Report every line below that carries the word "yellow".

[Items listed in a dataset]
* * * * * * *

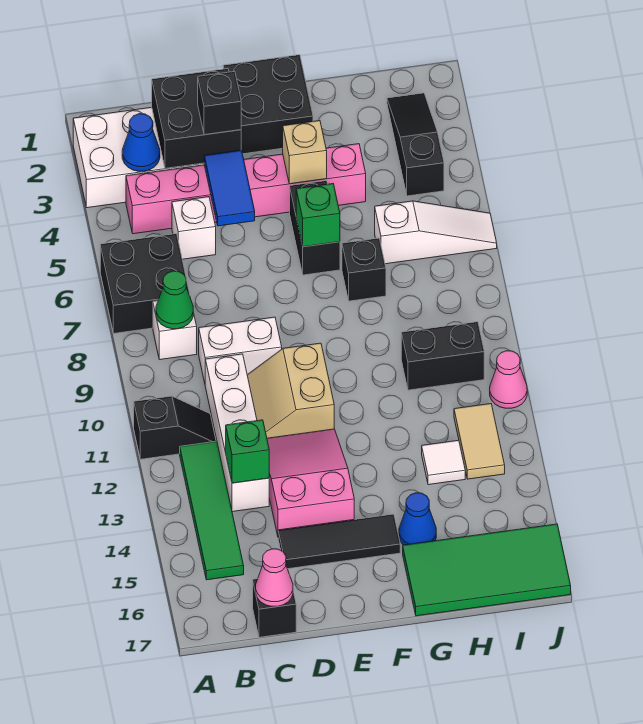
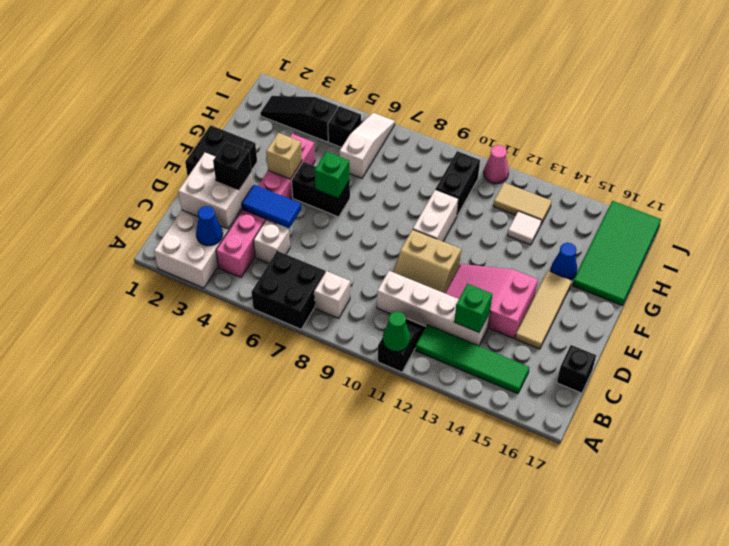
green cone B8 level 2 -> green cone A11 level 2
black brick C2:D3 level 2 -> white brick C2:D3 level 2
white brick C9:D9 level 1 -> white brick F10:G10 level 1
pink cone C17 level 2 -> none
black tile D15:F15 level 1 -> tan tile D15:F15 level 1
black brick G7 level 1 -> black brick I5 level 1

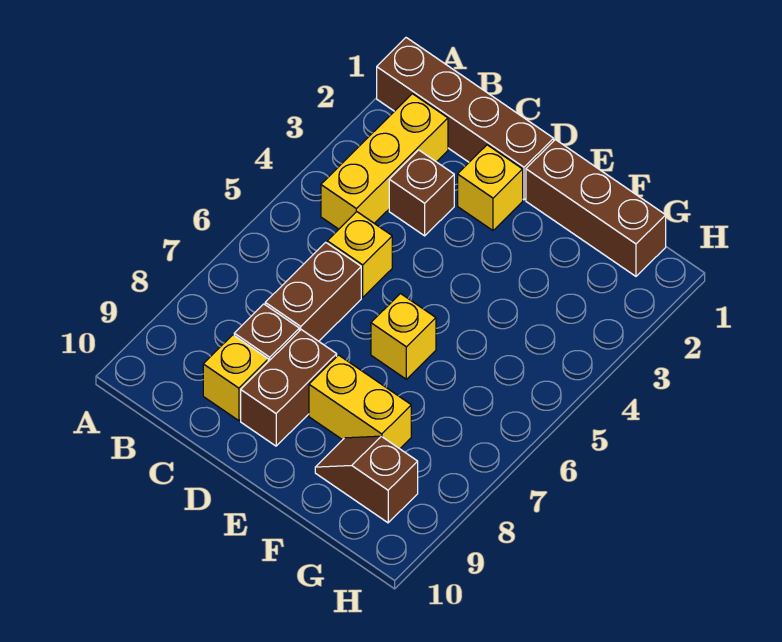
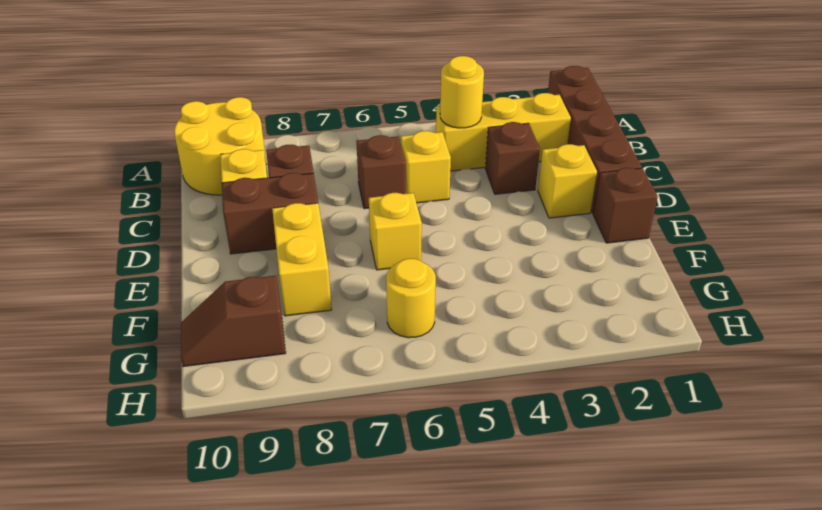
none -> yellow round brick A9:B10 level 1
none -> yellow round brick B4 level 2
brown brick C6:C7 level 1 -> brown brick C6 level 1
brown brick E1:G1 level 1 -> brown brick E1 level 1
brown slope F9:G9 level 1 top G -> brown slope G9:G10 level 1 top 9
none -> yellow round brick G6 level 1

* * * * * * *

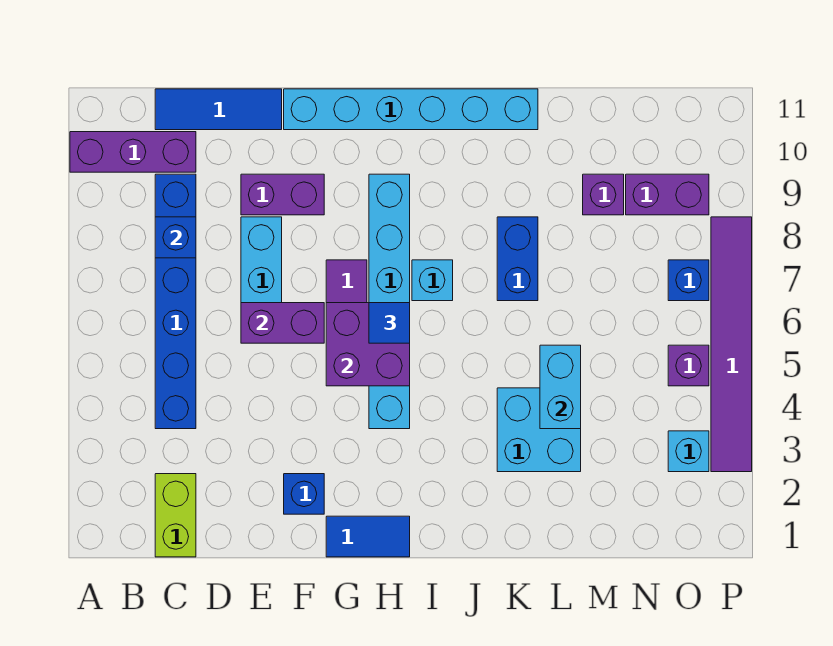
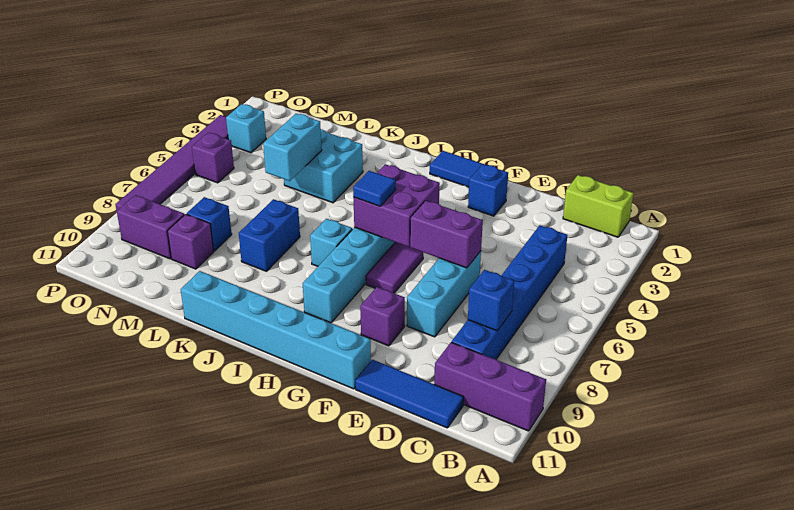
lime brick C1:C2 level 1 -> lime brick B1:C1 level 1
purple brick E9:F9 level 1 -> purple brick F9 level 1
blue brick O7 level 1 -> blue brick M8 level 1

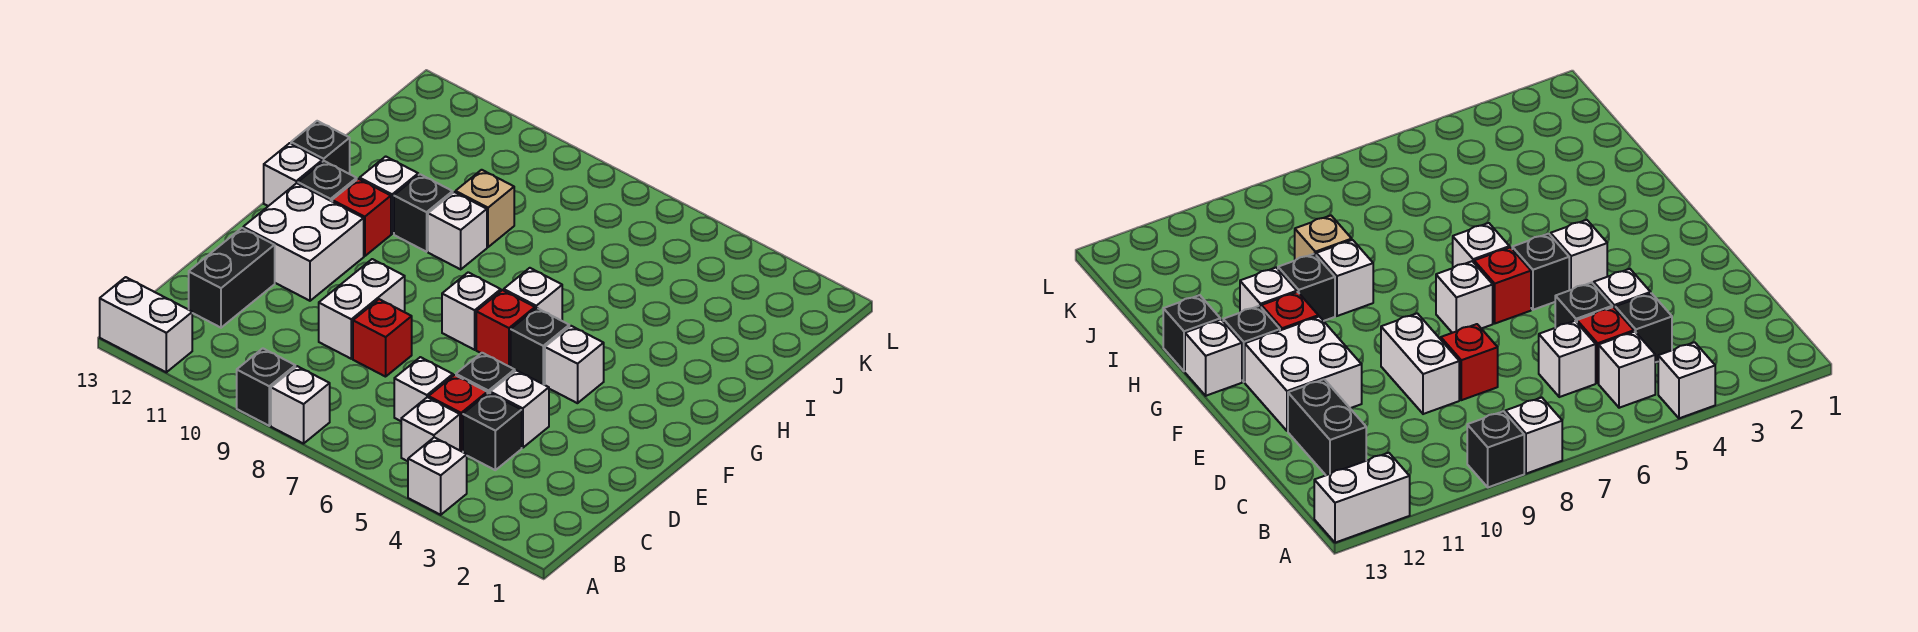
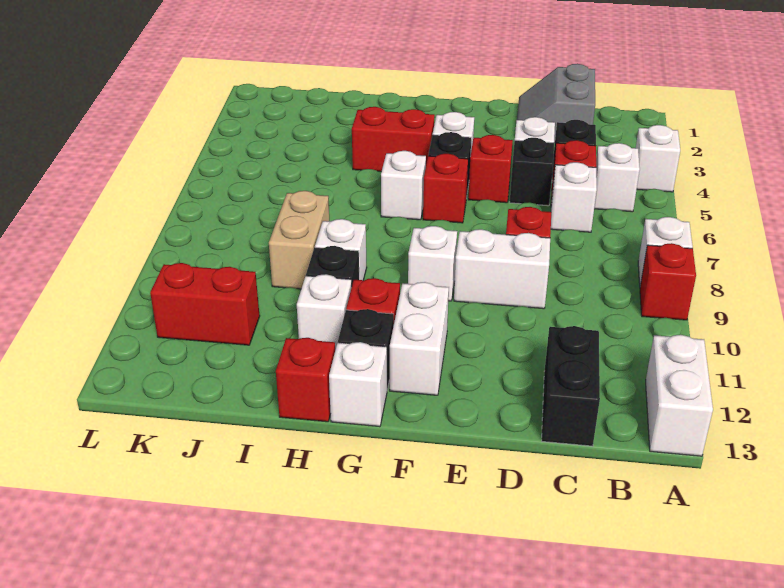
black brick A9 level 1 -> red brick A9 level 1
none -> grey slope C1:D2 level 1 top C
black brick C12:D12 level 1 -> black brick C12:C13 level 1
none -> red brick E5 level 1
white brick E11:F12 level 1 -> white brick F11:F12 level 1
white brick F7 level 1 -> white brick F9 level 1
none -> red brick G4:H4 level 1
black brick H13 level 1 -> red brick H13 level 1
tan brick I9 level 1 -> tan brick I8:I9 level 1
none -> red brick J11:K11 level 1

* * * * * * *

**Response below:**
none -> yellow round brick A9:B10 level 1
none -> yellow round brick B4 level 2
none -> yellow round brick G6 level 1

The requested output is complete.